- **Job**
Below are the records; return exactly the lines from the one with "building: none -> [159,405,224,478]" through the final line, both included, minus any pictures.

- **Given information**
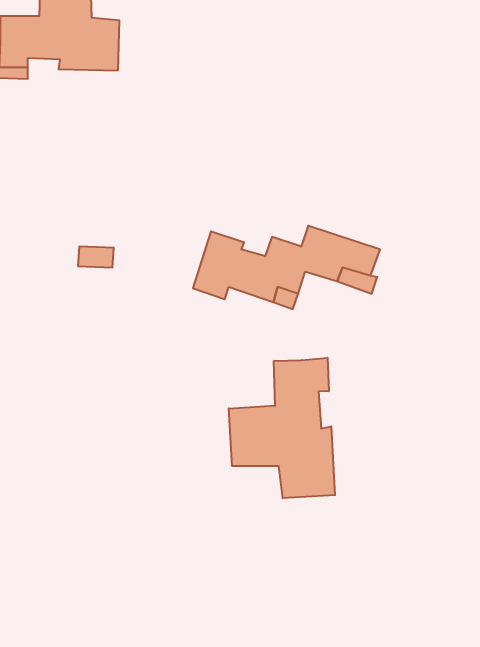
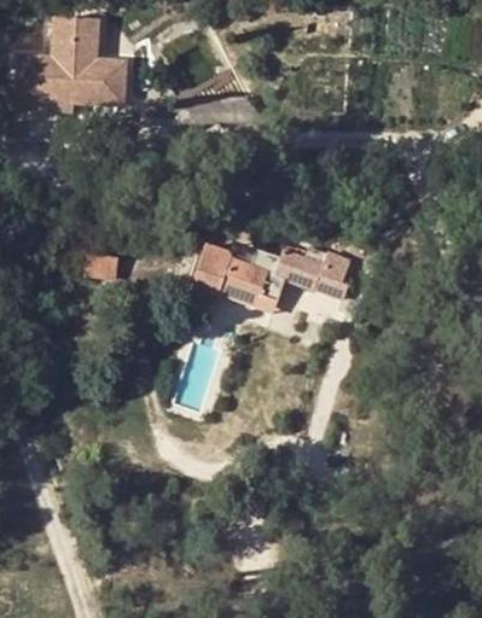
building: [229,358,335,498] -> none

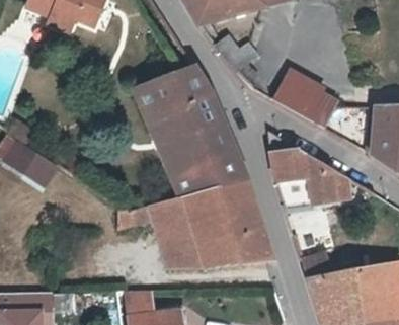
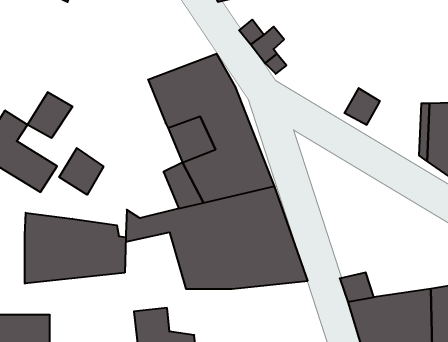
building: [269,77,317,117] -> none
building: none -> [27,92,72,138]
building: [270,134,349,210] -> none
building: none -> [59,148,103,195]
building: none -> [25,213,126,284]

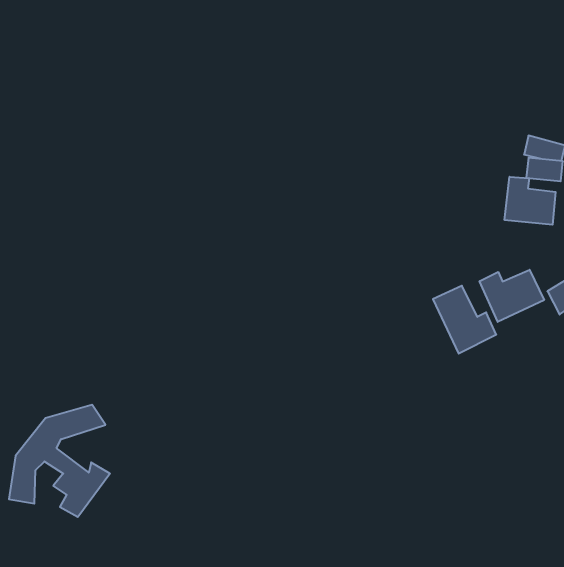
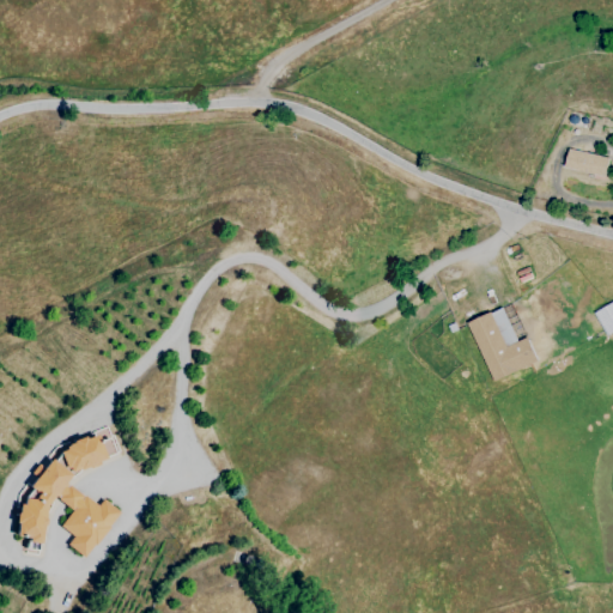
building: [505,177,556,225] -> none
building: [480,270,544,322] -> none

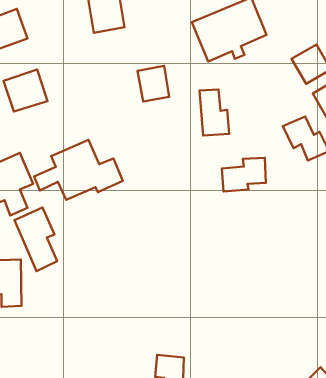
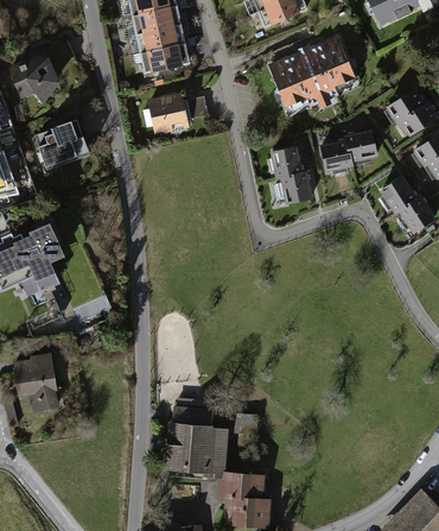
building: [137,66,169,102] -> [149,93,189,137]
building: [34,140,123,200] -> none
building: [222,158,266,192] -> [322,129,376,171]
building: [14,208,57,271] -> none
building: none -> [159,405,224,478]

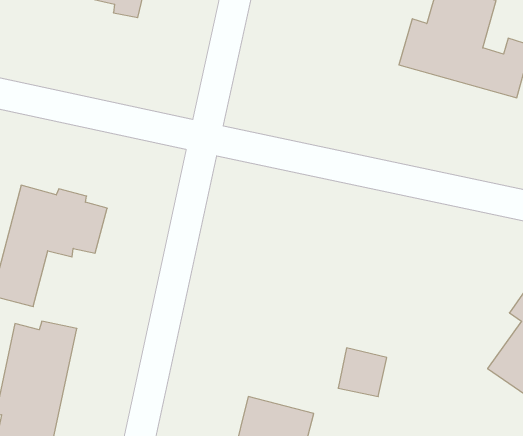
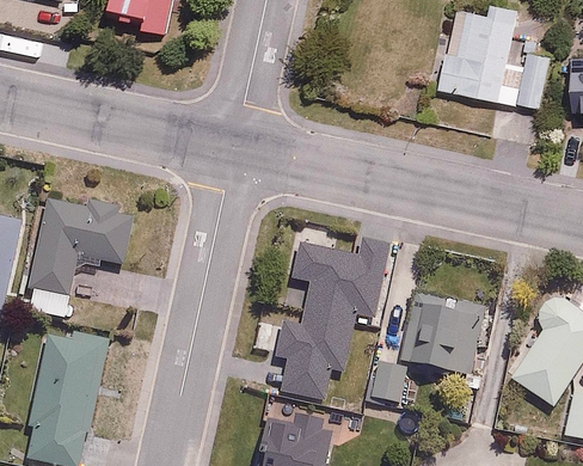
building: none -> [270,228,389,399]
building: none -> [410,298,486,375]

- **Solution**
building: none -> [159,405,224,478]

building: none -> [270,228,389,399]
building: none -> [410,298,486,375]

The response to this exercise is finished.